## ASSIGNMENT:
Reproduce word for word the lines between the one containing "(282, 135) = (456, 147): none -> orange boat" and the end of the entries below, both inclusive; leave out pictures.

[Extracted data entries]
- - -
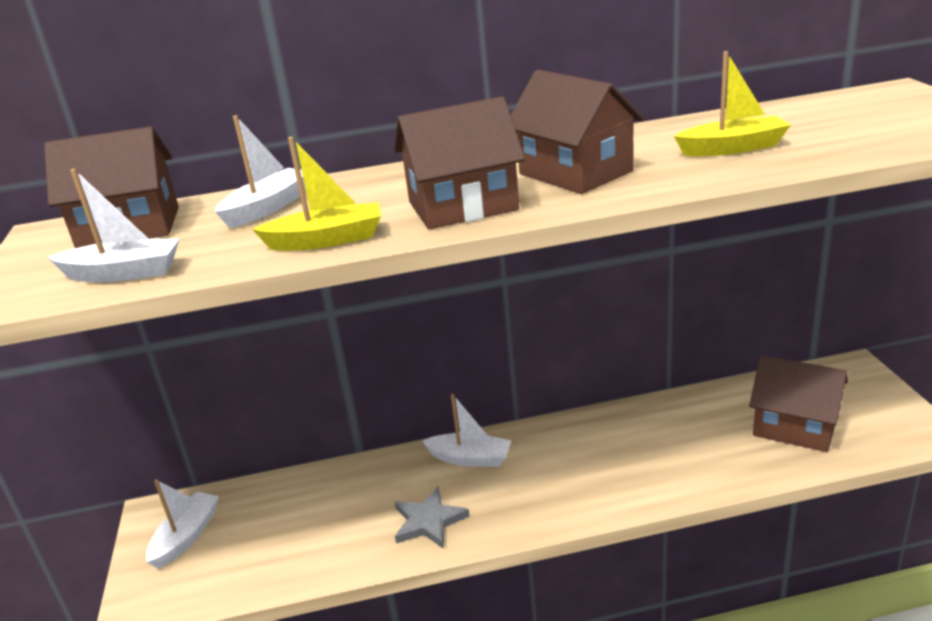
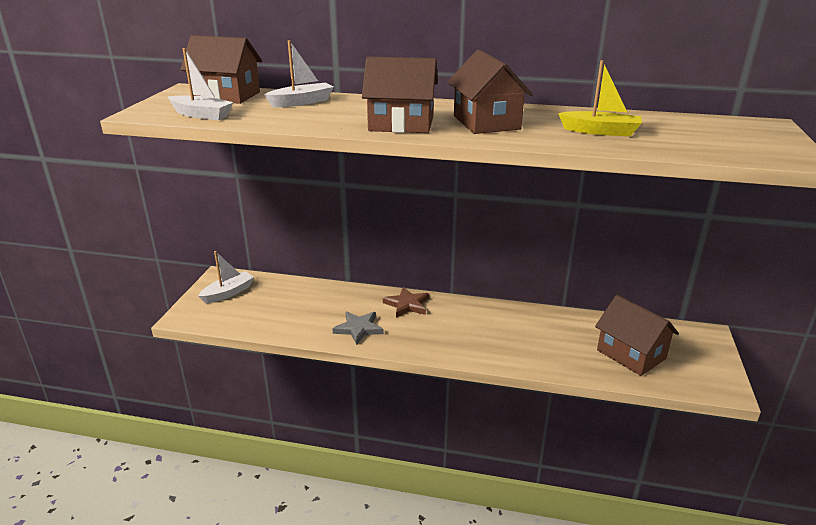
camera: 20 degrees right, 0 degrees up
(326, 240) = (311, 123): yellow boat -> none
(470, 458) = (407, 304): white boat -> brown star

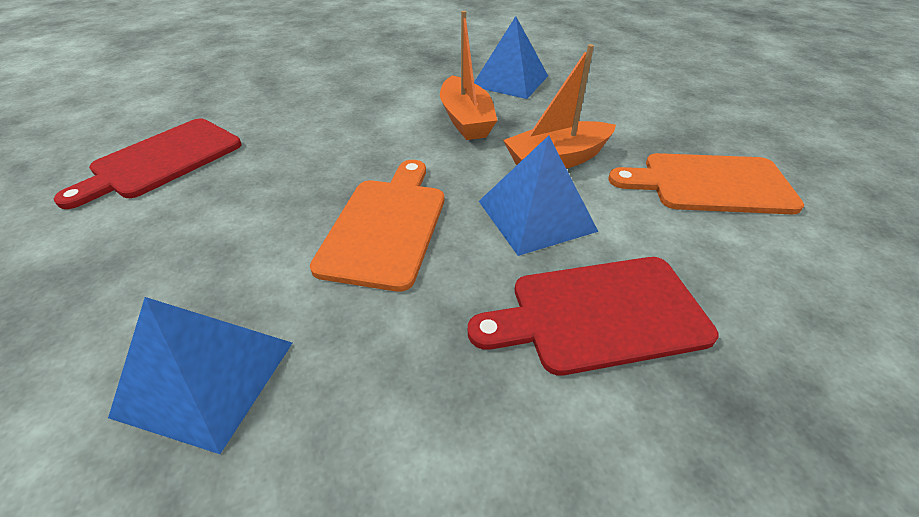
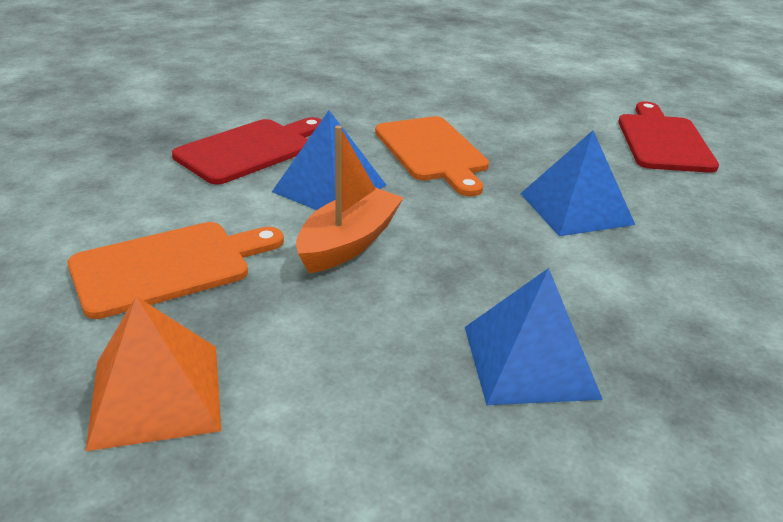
camera: 145 degrees right, 10 degrees down
(206, 377) = (426, 88): blue pyramid -> blue pyramid (576, 208)
(466, 120) = (496, 260): orange boat -> none
(712, 118) = (156, 394): none -> orange pyramid

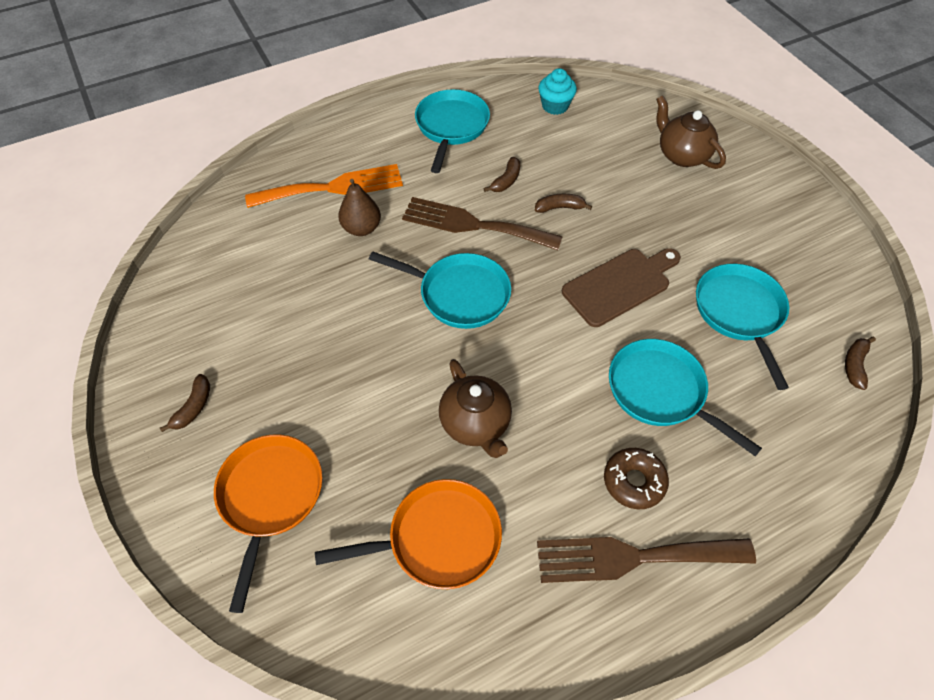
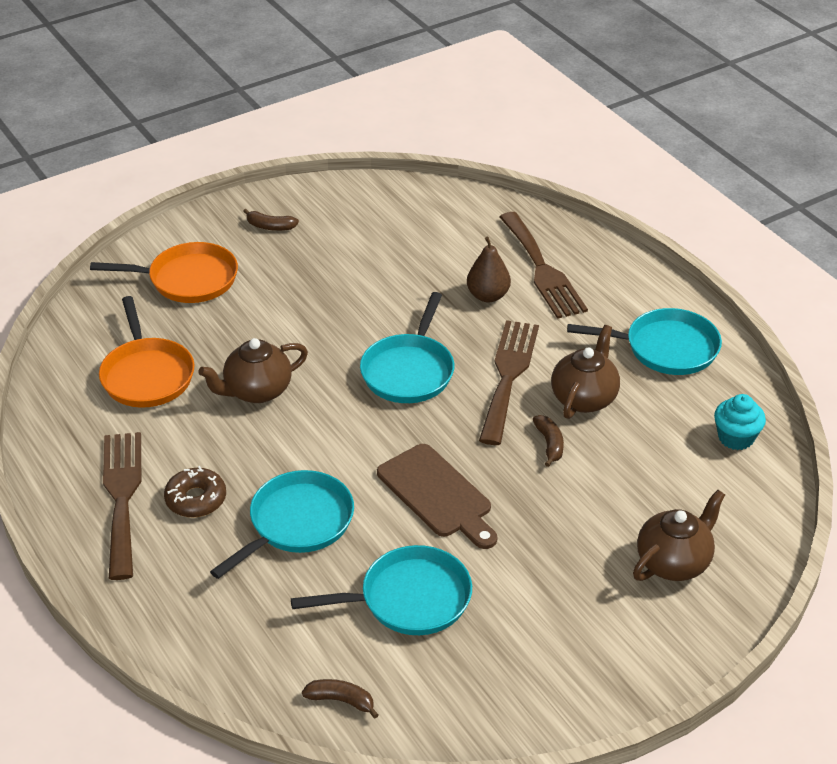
camera: 85 degrees right, 15 degrees down
(333, 188) = (542, 270): orange fork -> brown fork
(506, 181) = (584, 398): brown banana -> brown teapot

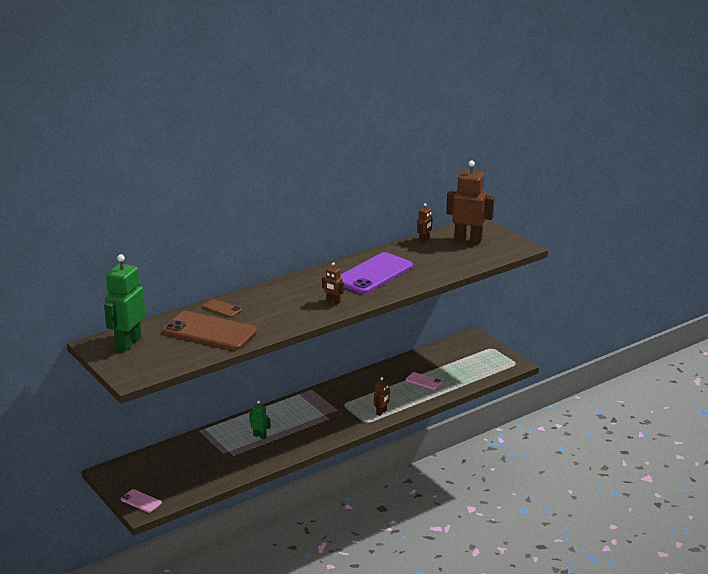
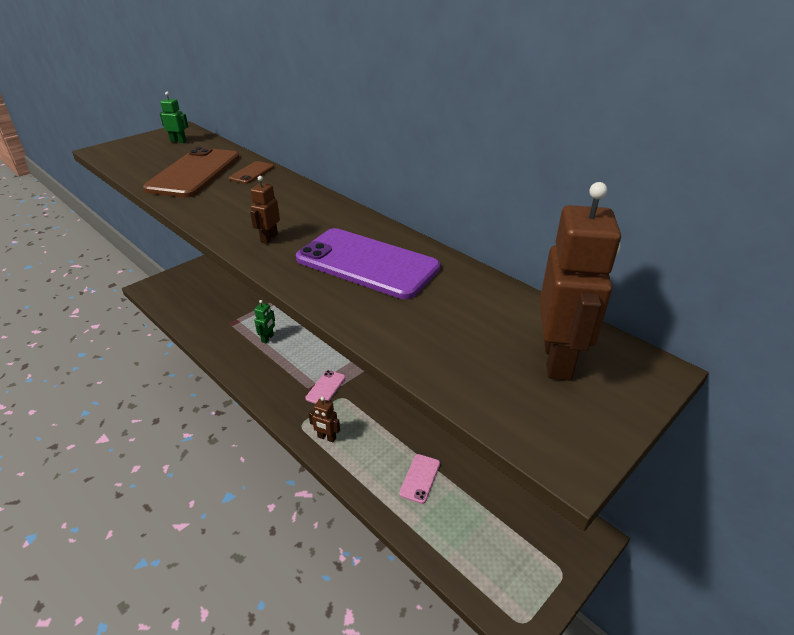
camera: 80 degrees right, 10 degrees up
(128, 343) = (178, 141): green robot -> green robot, size x0.47
(141, 501) = (161, 284): pink phone -> pink phone (325, 388)
(424, 240) = (524, 303): brown robot -> none

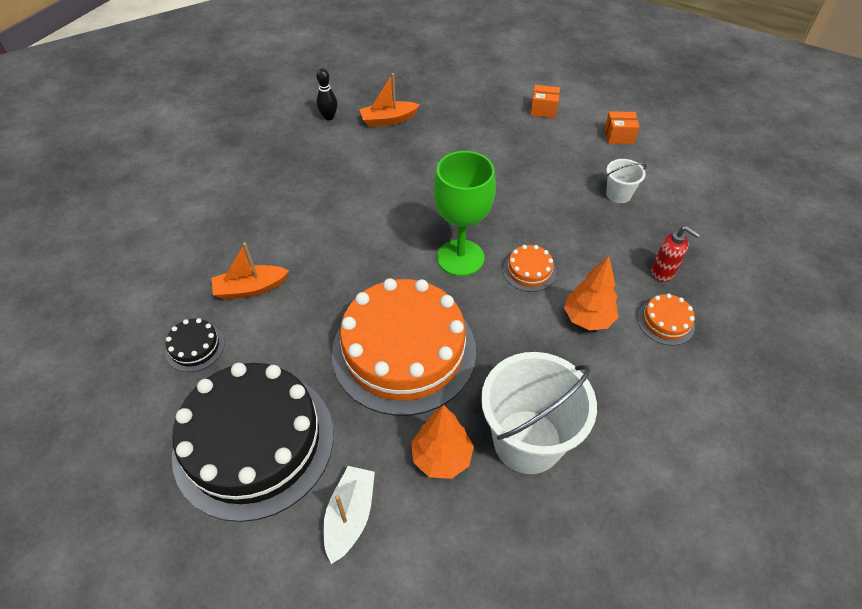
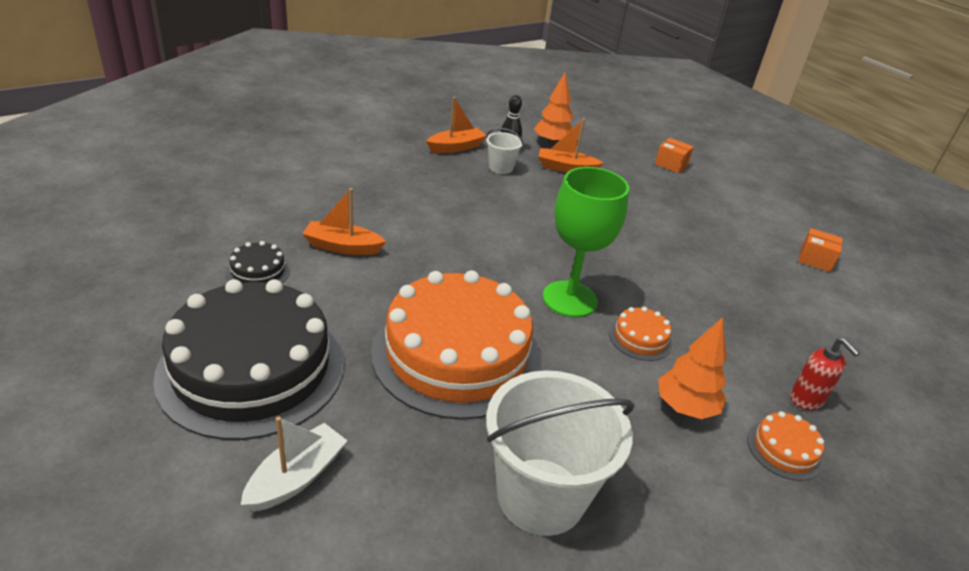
camera: 20 degrees right, 15 degrees down
(282, 135) = (456, 147): none -> orange boat
(441, 457) = (432, 467): orange tree -> orange tree (552, 143)
(543, 110) = (737, 211): orange box -> orange box (671, 164)
(618, 194) = (787, 309): white bucket -> white bucket (501, 168)

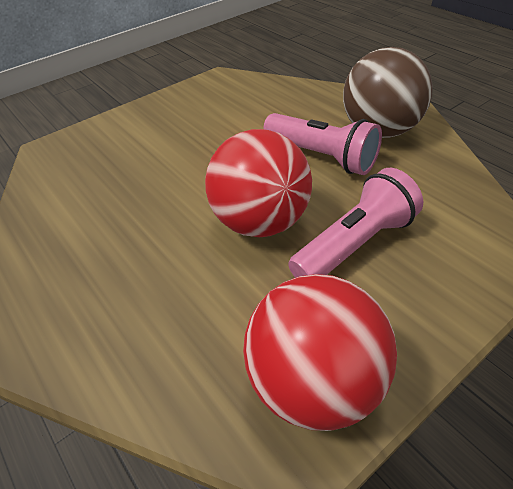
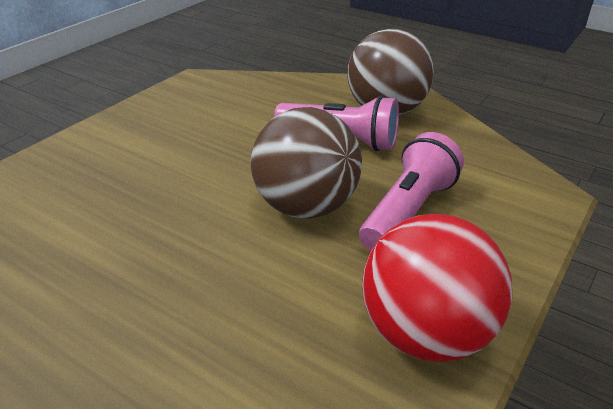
camera: 20 degrees left, 10 degrees down
(260, 222) = (306, 207): red ball -> brown ball

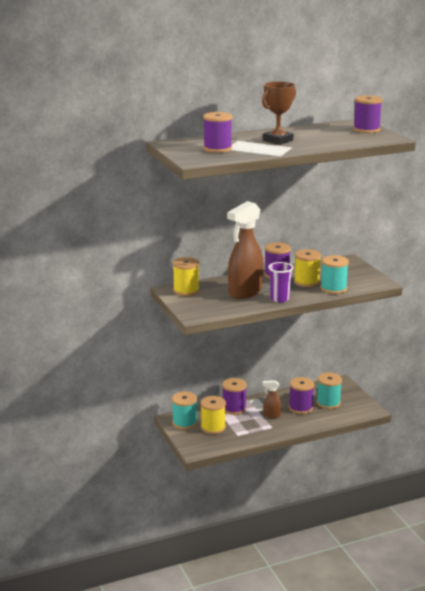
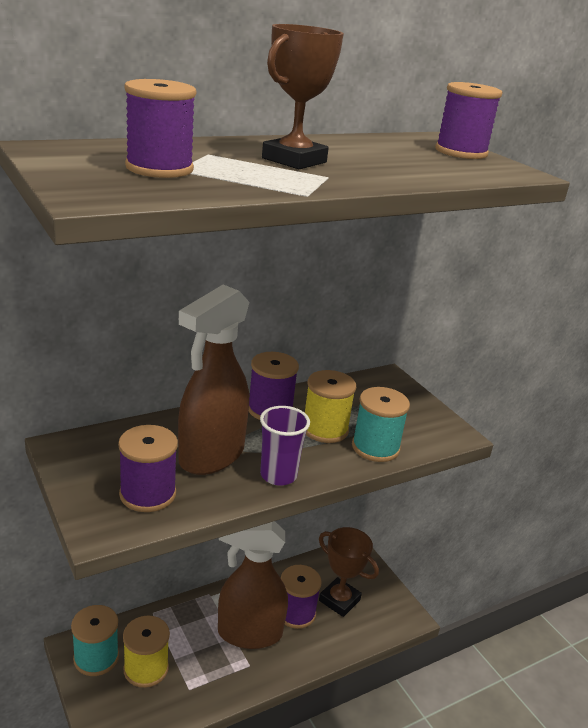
camera: 10 degrees left, 5 degrees up
(186, 290) = (95, 449): yellow spool -> none
(234, 408) = (185, 617): purple spool -> purple spool (148, 494)
(271, 415) = (248, 633): brown spray bottle -> brown spray bottle, size x2.20
(328, 403) = (339, 600): turquoise spool -> brown trophy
- - -
## RESPONSE:
(282, 135) = (456, 147): none -> orange boat
(441, 457) = (432, 467): orange tree -> orange tree (552, 143)
(543, 110) = (737, 211): orange box -> orange box (671, 164)
(618, 194) = (787, 309): white bucket -> white bucket (501, 168)

camera: 20 degrees left, 10 degrees down
(260, 222) = (306, 207): red ball -> brown ball

camera: 10 degrees left, 5 degrees up
(186, 290) = (95, 449): yellow spool -> none
(234, 408) = (185, 617): purple spool -> purple spool (148, 494)
(271, 415) = (248, 633): brown spray bottle -> brown spray bottle, size x2.20
(328, 403) = (339, 600): turquoise spool -> brown trophy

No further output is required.